==== Data for this exercise

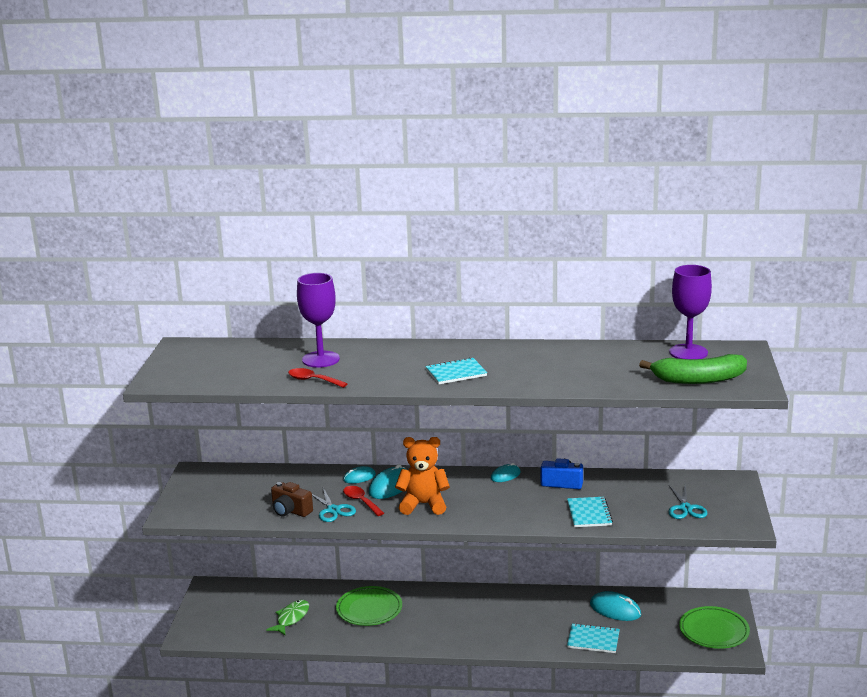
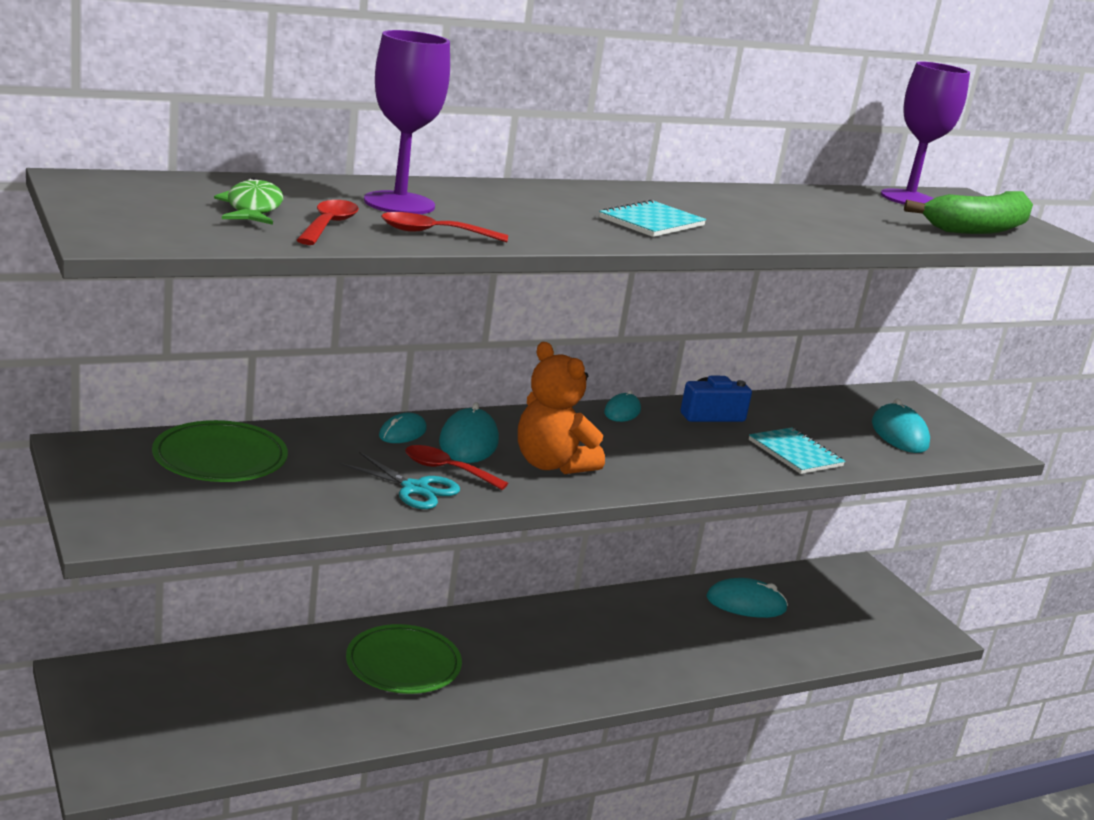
camera: 35 degrees left, 0 degrees up
(264, 375) = (328, 225): none -> red spoon
(290, 511) = (340, 498): brown camera -> none
(291, 618) = (282, 704): green fish -> green fish (252, 208)
(423, 504) = (552, 464): orange teddy bear -> orange teddy bear turned 105 degrees counterclockwise
(593, 640) = (759, 651): turquoise notebook -> none
(685, 508) = (899, 434): turquoise scissors -> turquoise mouse
(714, 631) = (885, 612): green plate -> green plate (220, 458)

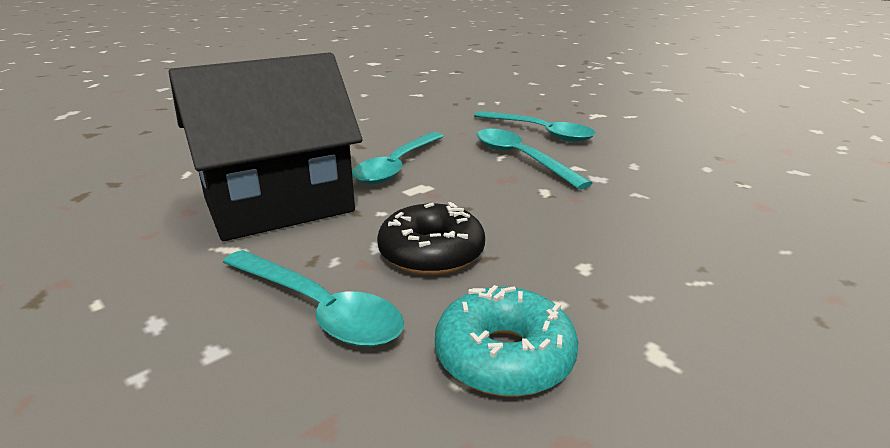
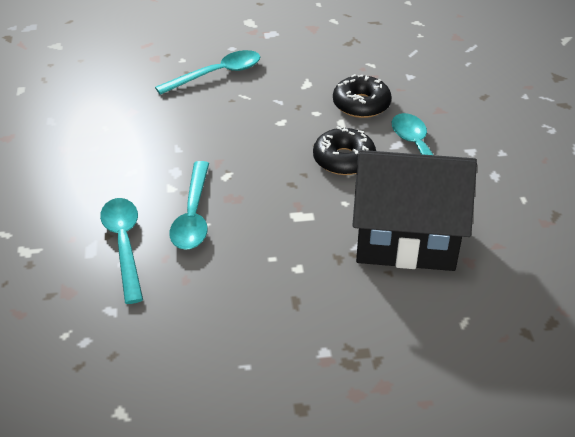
camera: 145 degrees left, 15 degrees up
(397, 166) = (291, 250): turquoise spoon -> turquoise spoon (217, 74)
(504, 356) = (361, 104): turquoise donut -> black donut

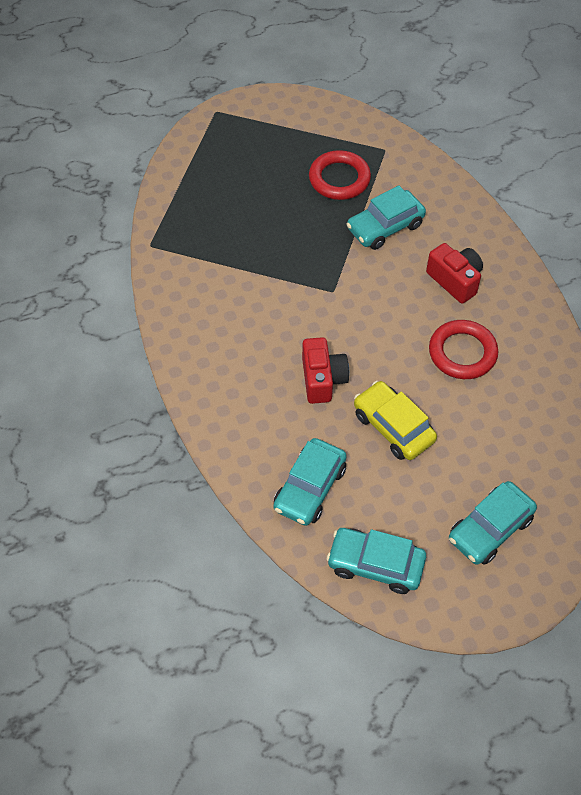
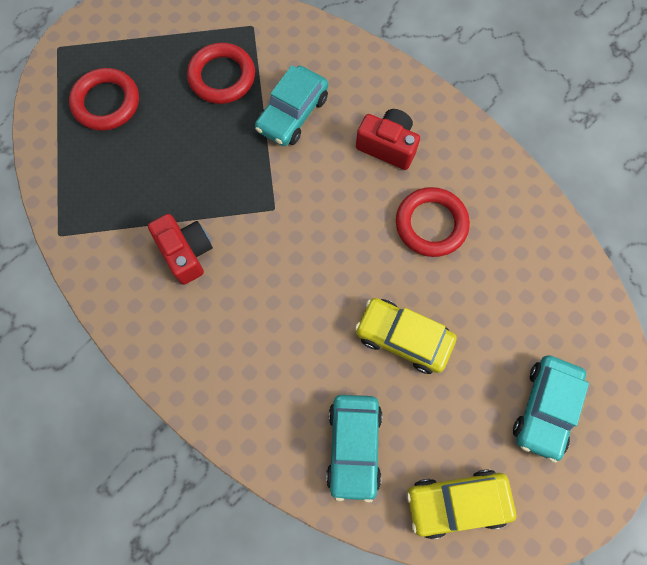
camera: 25 degrees left, 15 degrees up
(235, 165) = (106, 103): none -> red ring
(322, 379) = (310, 315): red camera -> red camera (186, 252)
(375, 564) = (457, 502): turquoise car -> yellow car

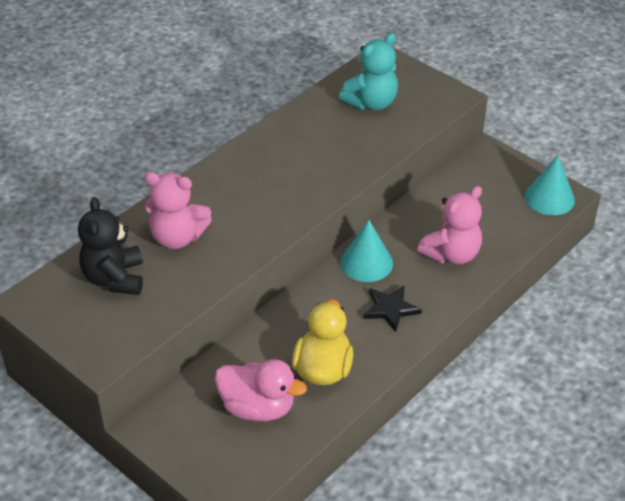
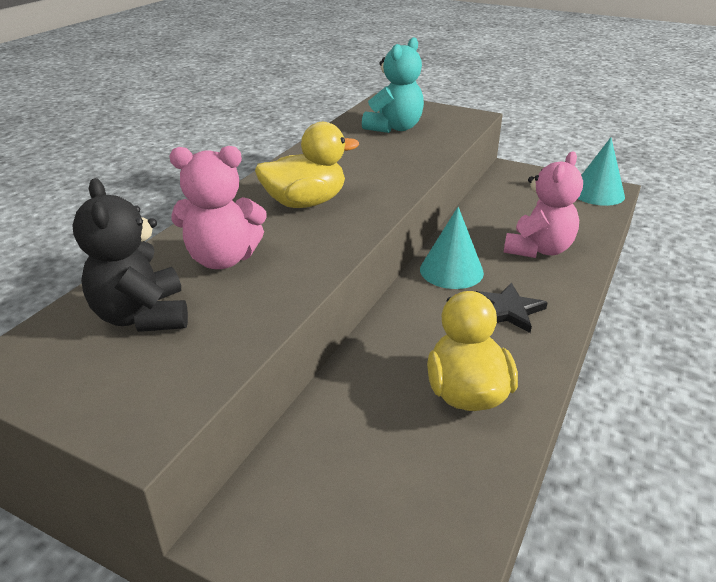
camera: 15 degrees left, 10 degrees down
(256, 189) = (305, 203): none -> yellow duck
(258, 407) = (402, 463): pink duck -> none

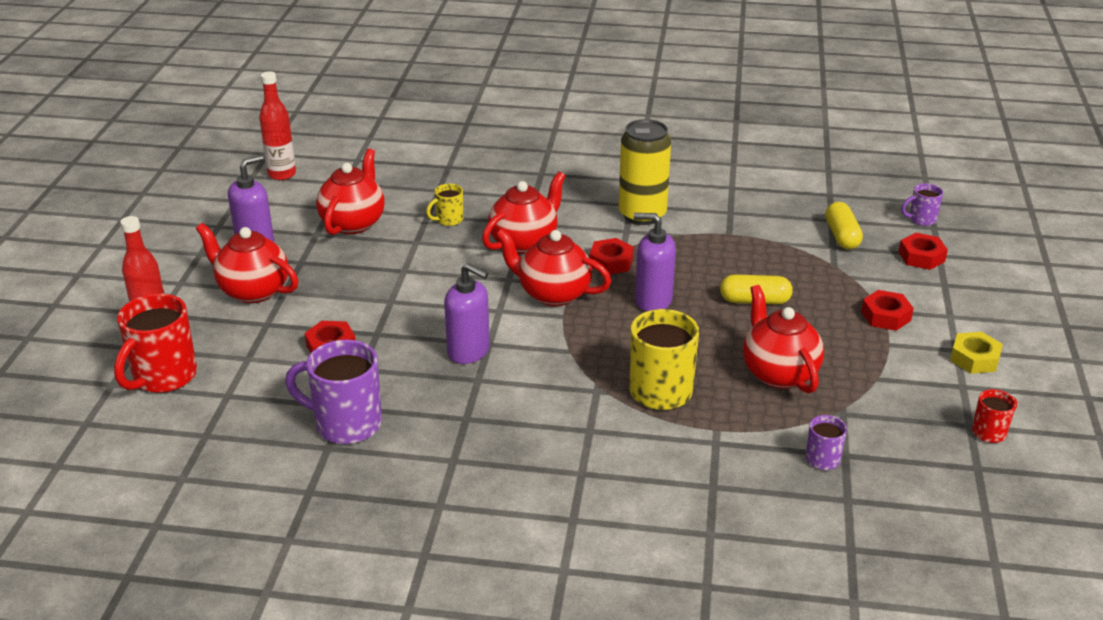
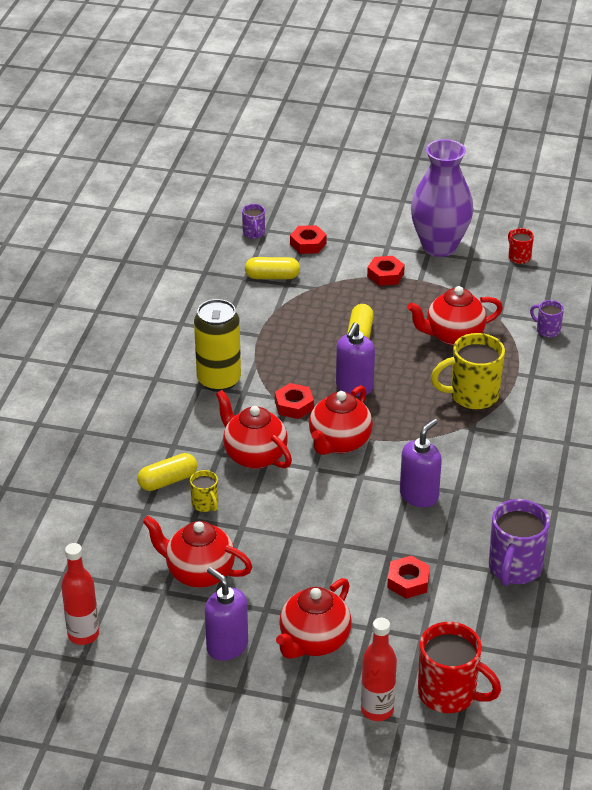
camera: 85 degrees left, 5 degrees up
(481, 198) = (168, 481): none -> yellow capsule
(974, 358) = (439, 246): yellow nut -> purple vase

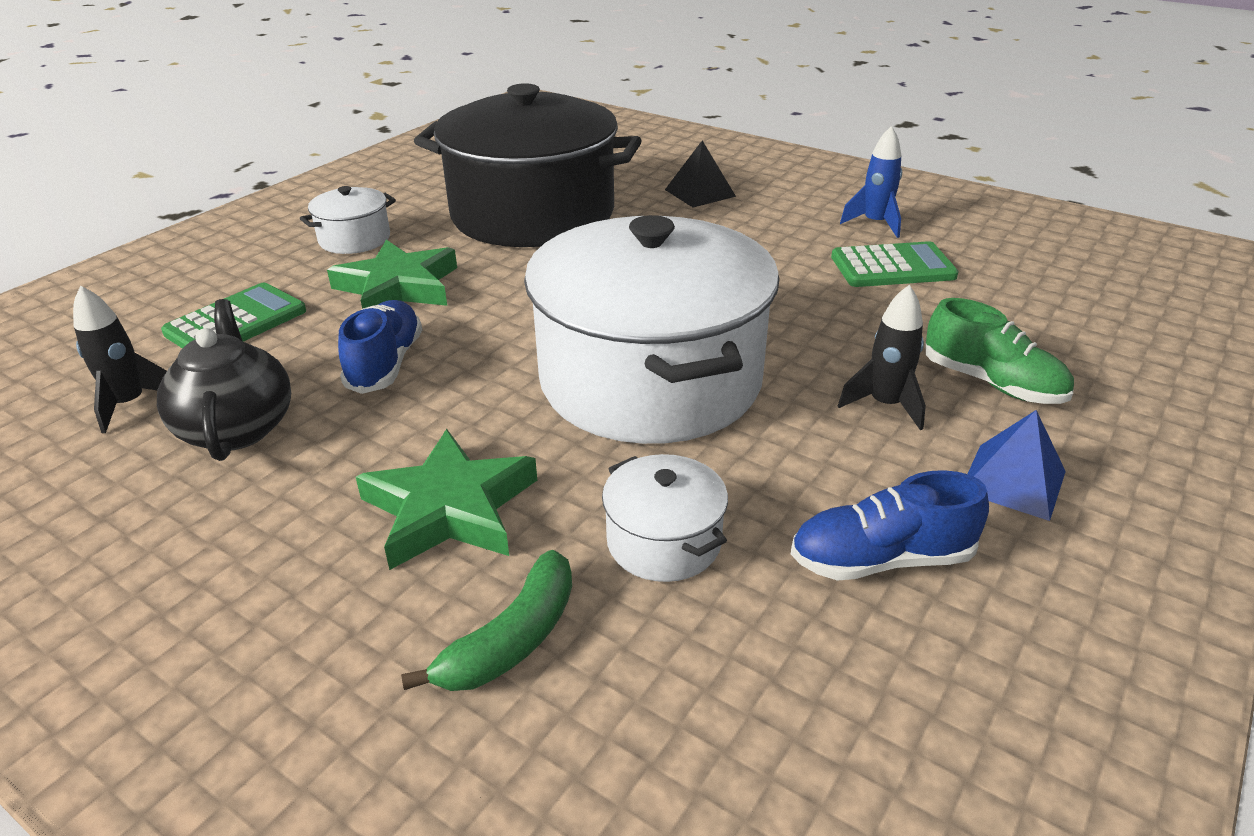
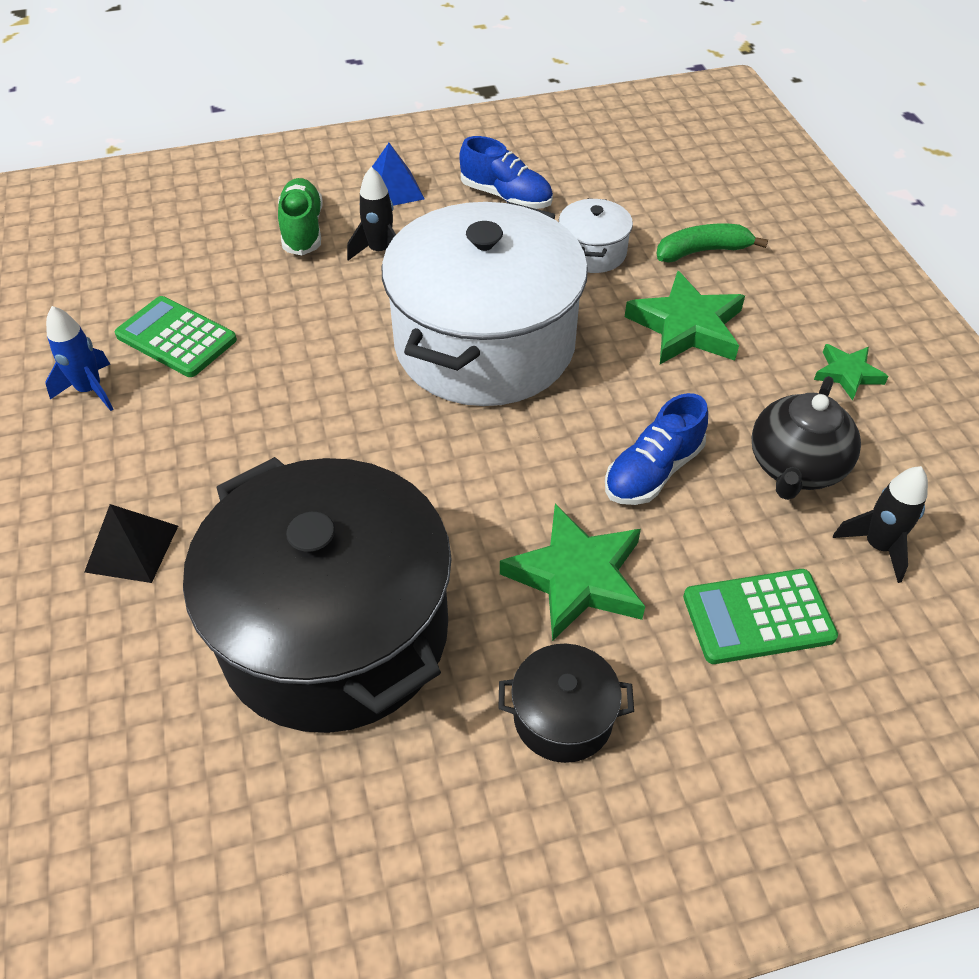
camera: 140 degrees left, 15 degrees up
(195, 557) = (847, 374): none -> green star
(354, 239) = (563, 717): white pot -> black pot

========

From the line with "(264, 375) = (328, 225): none -> red spoon" down to the final line of the entries above, repeat each line exactly; omit the pictures.

* Exercise response *
(264, 375) = (328, 225): none -> red spoon
(290, 511) = (340, 498): brown camera -> none
(291, 618) = (282, 704): green fish -> green fish (252, 208)
(423, 504) = (552, 464): orange teddy bear -> orange teddy bear turned 105 degrees counterclockwise
(593, 640) = (759, 651): turquoise notebook -> none
(685, 508) = (899, 434): turquoise scissors -> turquoise mouse
(714, 631) = (885, 612): green plate -> green plate (220, 458)

camera: 145 degrees left, 15 degrees up
(397, 166) = (291, 250): turquoise spoon -> turquoise spoon (217, 74)
(504, 356) = (361, 104): turquoise donut -> black donut

camera: 25 degrees left, 15 degrees up
(235, 165) = (106, 103): none -> red ring
(322, 379) = (310, 315): red camera -> red camera (186, 252)
(375, 564) = (457, 502): turquoise car -> yellow car

camera: 15 degrees left, 10 degrees down
(256, 189) = (305, 203): none -> yellow duck
(258, 407) = (402, 463): pink duck -> none

camera: 85 degrees left, 5 degrees up
(481, 198) = (168, 481): none -> yellow capsule
(974, 358) = (439, 246): yellow nut -> purple vase

camera: 140 degrees left, 15 degrees up
(195, 557) = (847, 374): none -> green star
(354, 239) = (563, 717): white pot -> black pot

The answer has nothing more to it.